#### [Data section]
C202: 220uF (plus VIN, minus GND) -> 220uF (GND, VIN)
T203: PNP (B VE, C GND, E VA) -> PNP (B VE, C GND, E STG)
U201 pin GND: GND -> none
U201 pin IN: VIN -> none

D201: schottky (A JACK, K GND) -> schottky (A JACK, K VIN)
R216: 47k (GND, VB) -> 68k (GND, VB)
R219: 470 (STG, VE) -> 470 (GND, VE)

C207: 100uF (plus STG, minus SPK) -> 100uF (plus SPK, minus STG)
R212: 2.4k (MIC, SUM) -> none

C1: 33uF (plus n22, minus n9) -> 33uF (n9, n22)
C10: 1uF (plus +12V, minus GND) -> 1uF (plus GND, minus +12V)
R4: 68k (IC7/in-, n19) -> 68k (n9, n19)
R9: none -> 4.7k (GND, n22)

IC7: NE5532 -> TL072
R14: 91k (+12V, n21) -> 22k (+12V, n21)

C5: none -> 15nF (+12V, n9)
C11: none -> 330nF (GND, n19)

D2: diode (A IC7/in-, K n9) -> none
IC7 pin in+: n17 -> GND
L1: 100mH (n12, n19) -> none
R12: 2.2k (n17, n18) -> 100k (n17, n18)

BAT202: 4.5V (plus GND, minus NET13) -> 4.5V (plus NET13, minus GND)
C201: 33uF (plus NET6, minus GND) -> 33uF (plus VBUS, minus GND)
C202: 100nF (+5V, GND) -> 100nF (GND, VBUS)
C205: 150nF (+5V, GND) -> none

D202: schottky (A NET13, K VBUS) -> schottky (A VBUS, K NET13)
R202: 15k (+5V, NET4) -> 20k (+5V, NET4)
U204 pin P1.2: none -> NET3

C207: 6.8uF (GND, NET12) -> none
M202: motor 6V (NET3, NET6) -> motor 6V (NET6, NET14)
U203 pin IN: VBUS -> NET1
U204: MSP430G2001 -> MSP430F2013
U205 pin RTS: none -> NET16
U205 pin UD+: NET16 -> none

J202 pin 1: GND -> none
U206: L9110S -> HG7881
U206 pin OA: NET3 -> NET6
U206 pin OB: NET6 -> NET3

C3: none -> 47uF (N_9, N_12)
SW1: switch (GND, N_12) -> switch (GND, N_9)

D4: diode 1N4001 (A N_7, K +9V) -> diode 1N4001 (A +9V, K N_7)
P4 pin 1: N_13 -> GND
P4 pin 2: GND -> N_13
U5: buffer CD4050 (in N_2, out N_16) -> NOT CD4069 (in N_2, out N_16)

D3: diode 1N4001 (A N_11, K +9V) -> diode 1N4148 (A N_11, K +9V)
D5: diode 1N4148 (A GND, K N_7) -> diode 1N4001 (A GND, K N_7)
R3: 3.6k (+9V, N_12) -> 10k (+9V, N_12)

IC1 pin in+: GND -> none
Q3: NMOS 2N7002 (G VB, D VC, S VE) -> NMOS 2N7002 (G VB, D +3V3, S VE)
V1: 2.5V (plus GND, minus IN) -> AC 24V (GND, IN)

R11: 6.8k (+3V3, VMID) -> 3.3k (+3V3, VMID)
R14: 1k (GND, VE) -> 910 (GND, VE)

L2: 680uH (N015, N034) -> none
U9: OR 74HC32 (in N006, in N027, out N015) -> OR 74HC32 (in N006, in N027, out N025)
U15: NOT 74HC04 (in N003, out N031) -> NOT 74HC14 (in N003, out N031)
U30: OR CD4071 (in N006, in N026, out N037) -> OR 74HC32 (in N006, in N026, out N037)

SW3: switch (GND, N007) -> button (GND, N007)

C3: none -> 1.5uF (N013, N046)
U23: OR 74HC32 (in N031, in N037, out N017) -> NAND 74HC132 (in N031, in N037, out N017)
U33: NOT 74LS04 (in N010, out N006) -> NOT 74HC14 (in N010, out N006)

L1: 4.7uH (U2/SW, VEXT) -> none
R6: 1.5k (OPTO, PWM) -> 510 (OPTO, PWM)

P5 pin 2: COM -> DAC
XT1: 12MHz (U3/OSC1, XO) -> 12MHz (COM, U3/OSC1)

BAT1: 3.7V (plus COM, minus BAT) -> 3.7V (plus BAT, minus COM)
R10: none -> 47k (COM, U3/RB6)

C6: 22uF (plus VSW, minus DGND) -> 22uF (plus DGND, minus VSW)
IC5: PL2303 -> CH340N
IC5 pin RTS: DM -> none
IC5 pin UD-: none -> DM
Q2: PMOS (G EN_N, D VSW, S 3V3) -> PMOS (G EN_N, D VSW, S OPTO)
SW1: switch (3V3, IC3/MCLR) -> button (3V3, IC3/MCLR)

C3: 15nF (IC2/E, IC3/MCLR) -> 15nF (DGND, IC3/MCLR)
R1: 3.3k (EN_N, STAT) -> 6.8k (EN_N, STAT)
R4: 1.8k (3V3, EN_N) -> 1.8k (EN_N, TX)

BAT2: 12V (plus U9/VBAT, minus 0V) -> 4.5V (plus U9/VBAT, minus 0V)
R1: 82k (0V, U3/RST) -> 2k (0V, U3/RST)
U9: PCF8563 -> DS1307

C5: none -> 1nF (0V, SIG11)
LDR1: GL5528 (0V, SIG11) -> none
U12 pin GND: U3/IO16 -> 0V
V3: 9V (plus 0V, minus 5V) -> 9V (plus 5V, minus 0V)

#### [Task goal]
Checking the data above line by line, please work out how many lines include "VBUS", and reply with the number only.

#### [Solution for this problem]
4